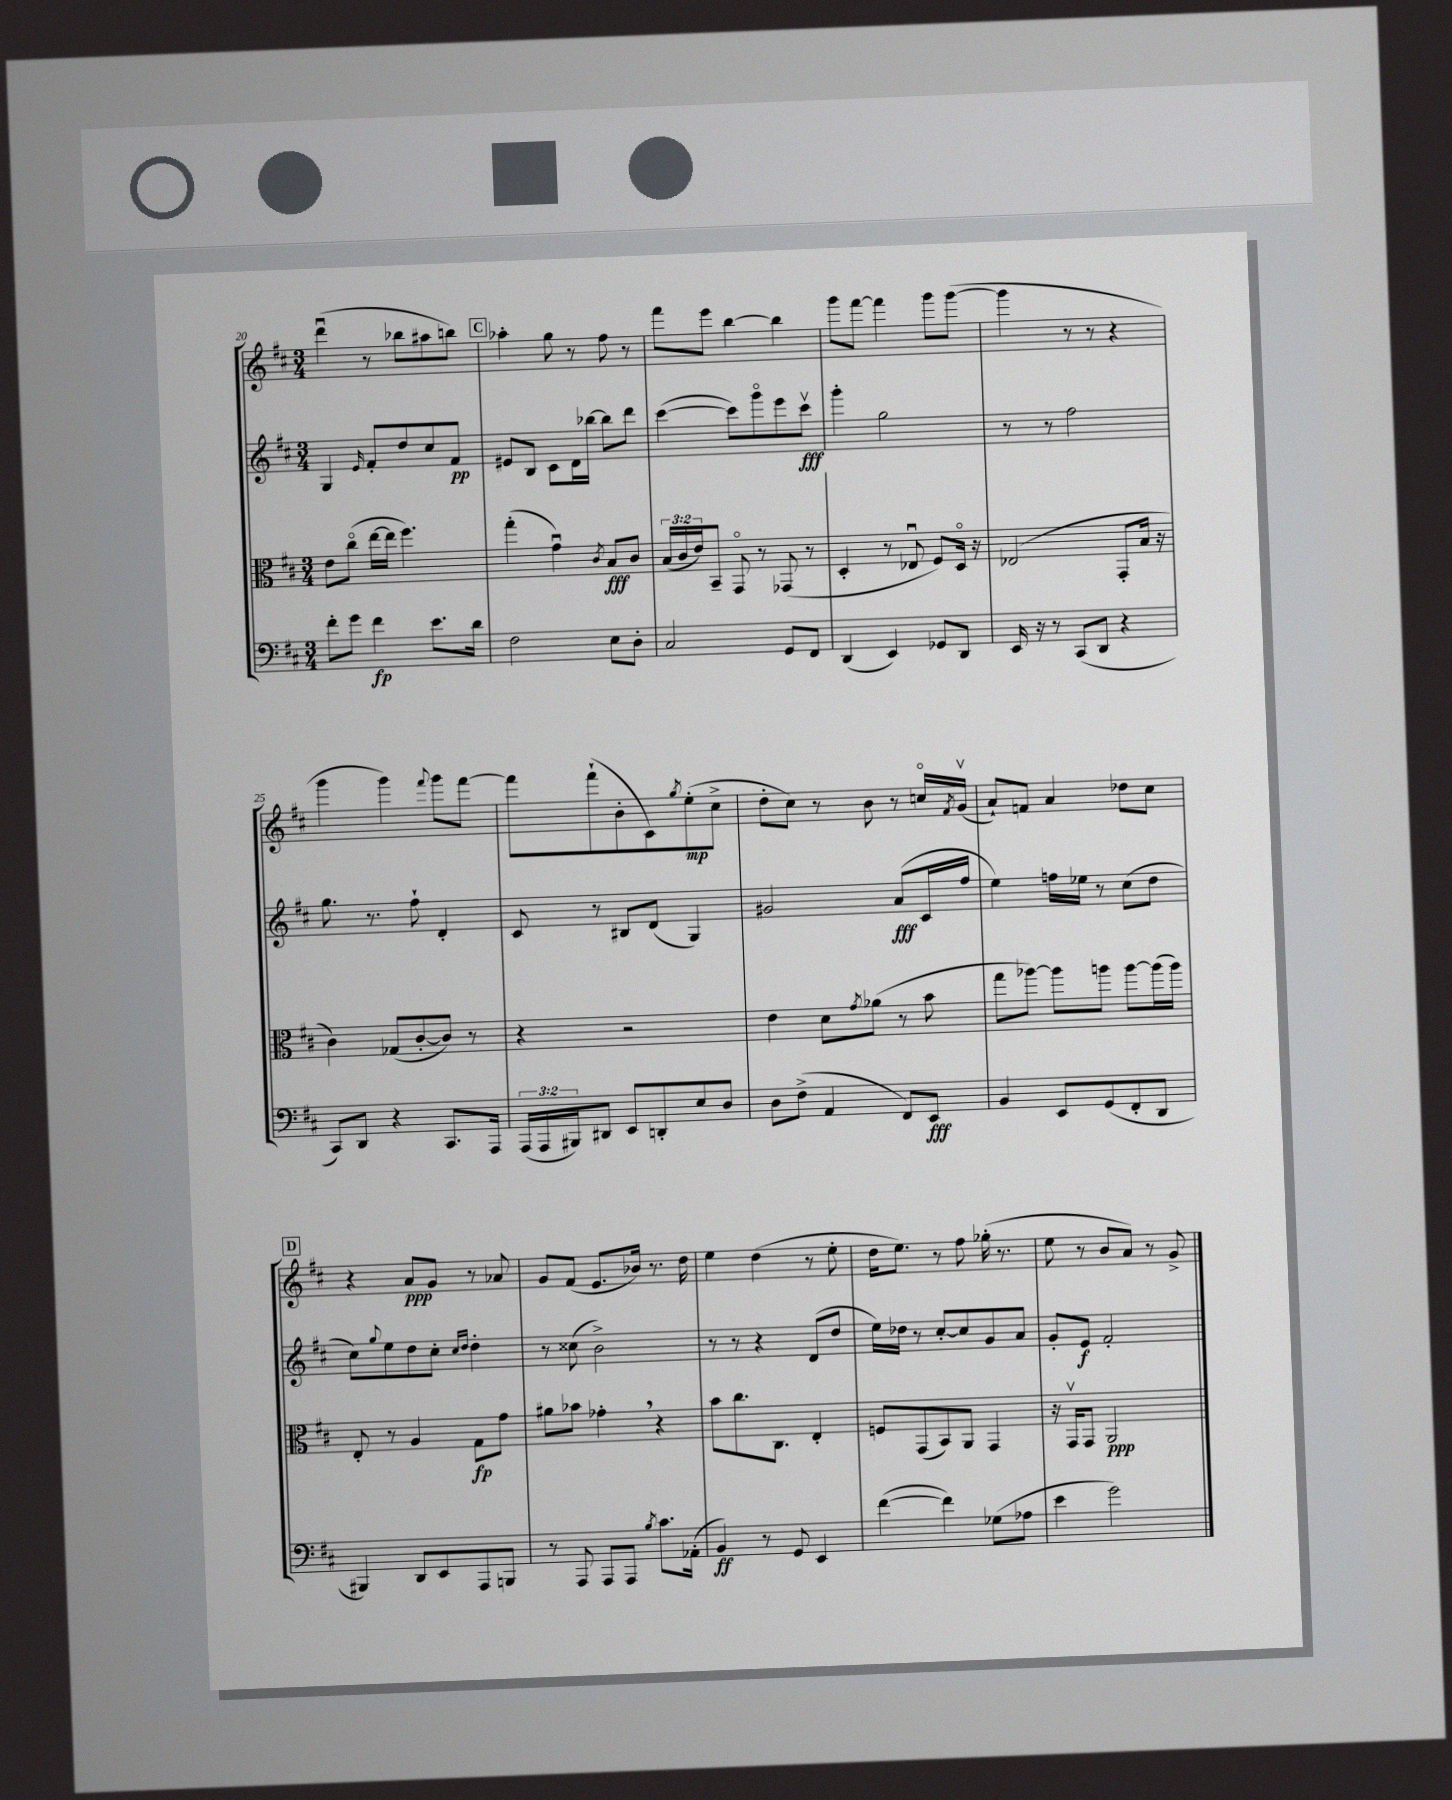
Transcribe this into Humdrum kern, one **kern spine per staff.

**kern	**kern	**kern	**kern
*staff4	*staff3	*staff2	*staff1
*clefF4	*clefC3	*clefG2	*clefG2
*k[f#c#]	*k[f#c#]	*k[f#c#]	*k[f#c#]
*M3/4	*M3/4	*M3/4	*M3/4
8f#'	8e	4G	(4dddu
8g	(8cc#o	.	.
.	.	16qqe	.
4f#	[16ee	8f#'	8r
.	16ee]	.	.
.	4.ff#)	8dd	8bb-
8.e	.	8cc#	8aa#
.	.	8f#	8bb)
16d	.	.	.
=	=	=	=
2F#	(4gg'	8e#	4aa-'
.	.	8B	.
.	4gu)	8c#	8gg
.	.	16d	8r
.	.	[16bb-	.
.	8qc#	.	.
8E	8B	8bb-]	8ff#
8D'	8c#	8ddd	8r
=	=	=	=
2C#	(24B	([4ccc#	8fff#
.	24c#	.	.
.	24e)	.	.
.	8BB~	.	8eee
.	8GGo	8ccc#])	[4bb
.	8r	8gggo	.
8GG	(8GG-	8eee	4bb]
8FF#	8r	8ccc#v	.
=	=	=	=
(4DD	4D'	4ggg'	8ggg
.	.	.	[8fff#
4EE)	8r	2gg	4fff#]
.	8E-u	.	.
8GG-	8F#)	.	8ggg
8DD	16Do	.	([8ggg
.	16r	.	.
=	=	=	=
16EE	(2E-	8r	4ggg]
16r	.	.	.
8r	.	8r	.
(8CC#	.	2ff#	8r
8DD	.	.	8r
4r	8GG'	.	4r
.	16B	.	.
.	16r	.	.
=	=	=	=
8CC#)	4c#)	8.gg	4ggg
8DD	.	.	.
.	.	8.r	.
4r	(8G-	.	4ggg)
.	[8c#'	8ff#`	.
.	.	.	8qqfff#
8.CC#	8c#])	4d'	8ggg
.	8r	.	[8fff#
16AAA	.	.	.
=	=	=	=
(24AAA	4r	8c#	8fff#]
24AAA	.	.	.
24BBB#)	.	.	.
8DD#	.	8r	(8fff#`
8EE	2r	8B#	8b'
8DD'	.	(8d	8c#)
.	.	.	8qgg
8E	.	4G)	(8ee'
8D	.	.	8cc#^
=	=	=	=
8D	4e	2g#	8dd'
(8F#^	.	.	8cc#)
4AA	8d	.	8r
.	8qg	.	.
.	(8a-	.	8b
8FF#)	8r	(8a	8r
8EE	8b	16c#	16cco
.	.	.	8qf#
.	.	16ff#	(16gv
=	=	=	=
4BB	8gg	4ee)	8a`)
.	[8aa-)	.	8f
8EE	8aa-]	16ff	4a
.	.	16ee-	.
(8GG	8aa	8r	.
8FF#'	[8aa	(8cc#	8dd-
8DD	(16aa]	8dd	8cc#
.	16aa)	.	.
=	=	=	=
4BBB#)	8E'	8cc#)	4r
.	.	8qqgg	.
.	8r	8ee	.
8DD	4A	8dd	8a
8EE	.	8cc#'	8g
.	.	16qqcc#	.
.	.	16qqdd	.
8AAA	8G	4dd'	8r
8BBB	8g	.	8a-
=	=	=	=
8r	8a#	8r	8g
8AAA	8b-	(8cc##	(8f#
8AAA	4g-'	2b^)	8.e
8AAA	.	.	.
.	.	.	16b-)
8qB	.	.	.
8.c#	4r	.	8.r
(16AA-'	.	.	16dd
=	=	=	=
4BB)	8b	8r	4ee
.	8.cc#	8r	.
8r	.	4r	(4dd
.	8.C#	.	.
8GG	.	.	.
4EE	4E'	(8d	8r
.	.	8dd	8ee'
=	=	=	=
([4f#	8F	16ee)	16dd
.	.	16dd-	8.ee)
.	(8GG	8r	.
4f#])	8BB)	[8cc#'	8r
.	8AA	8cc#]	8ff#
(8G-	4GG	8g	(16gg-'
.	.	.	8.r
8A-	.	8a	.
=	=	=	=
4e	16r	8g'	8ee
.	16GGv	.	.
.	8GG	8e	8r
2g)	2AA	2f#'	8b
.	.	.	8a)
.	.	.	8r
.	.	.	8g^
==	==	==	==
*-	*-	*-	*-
^^^^
**Task description:** List every line of the records that contains the string "kern", copying each line in full. Case counts.

**Solution for this task:**
Transcribe this into Humdrum kern, one **kern spine per staff.
**kern	**kern	**kern	**kern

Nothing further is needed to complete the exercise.